## About this exercise
Transcribe each record exactly; skip any picture.

## Information given
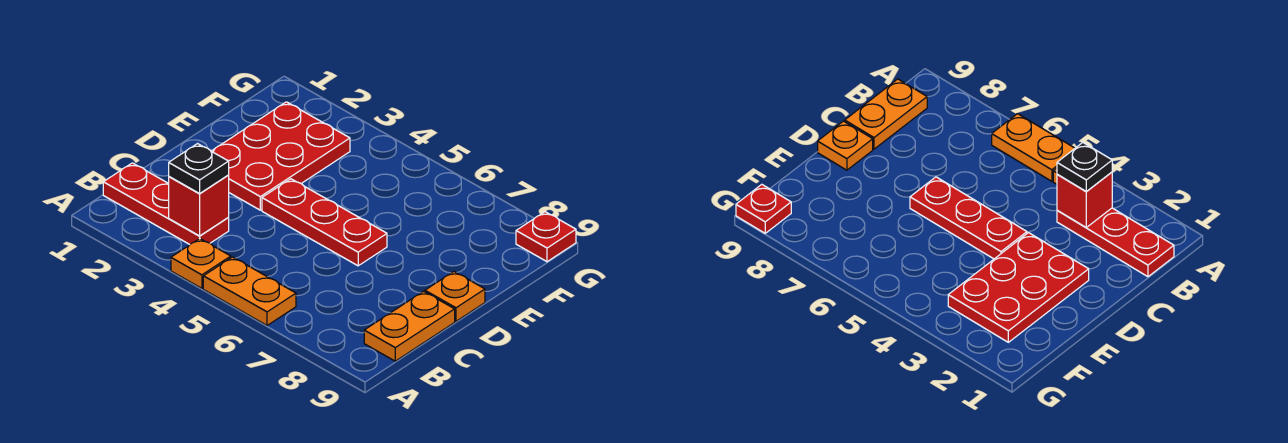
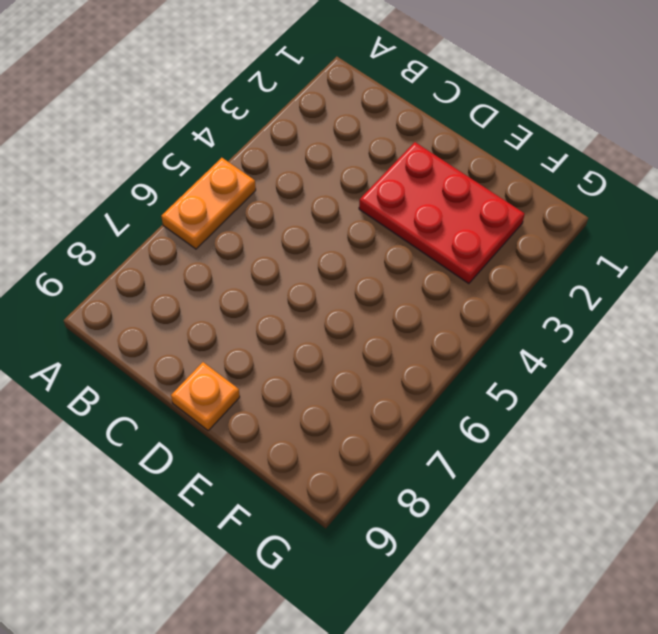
none -> orange plate A4 level 1
none -> red plate B1:B3 level 1

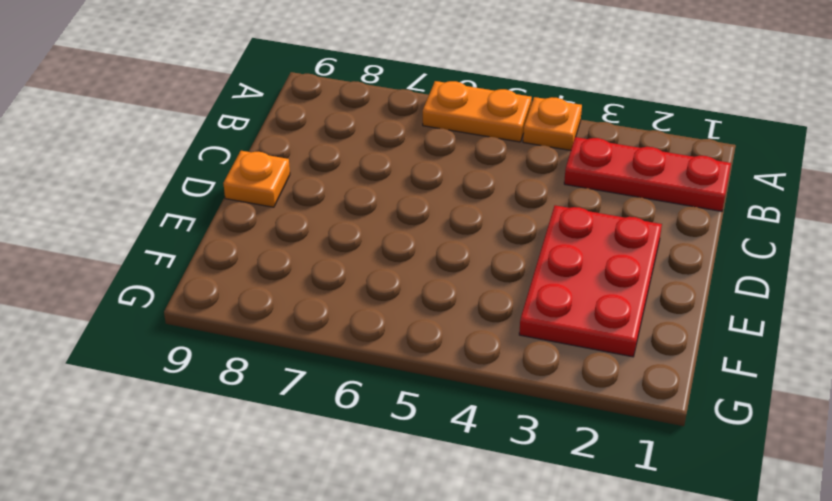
none -> orange plate B9:C9 level 1
none -> red plate D4:D6 level 1

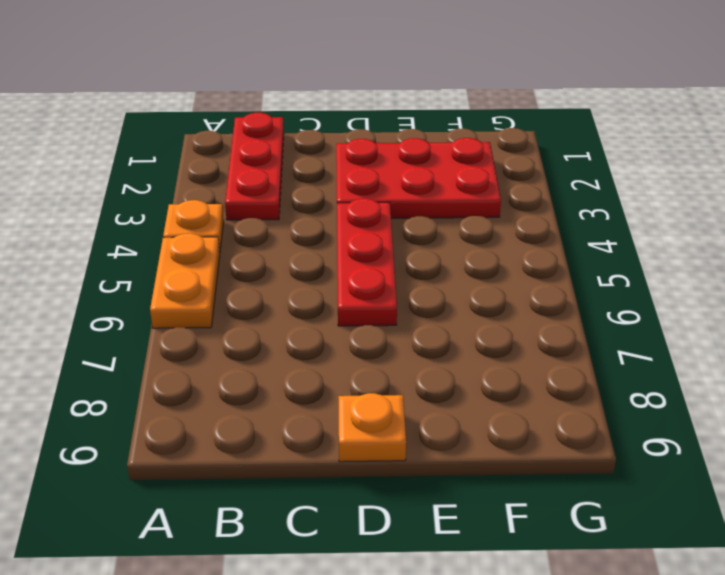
none -> orange plate B9:C9 level 1
none -> red plate G9 level 1

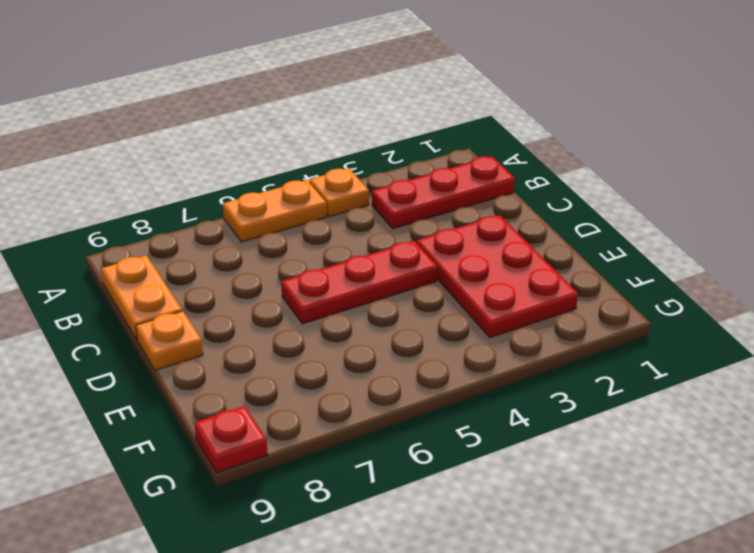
none -> red brick B3 level 2
none -> black plate B3 level 3

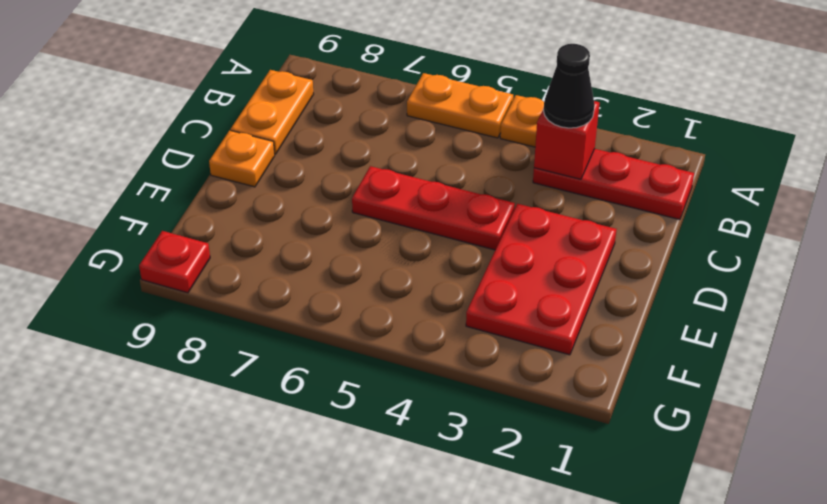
black cone B3 level 3 -> black plate B3 level 3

## Finished exercise
none -> orange plate A4 level 1
none -> red plate B1:B3 level 1

none -> orange plate B9:C9 level 1
none -> red plate D4:D6 level 1

none -> orange plate B9:C9 level 1
none -> red plate G9 level 1

none -> red brick B3 level 2
none -> black plate B3 level 3

black cone B3 level 3 -> black plate B3 level 3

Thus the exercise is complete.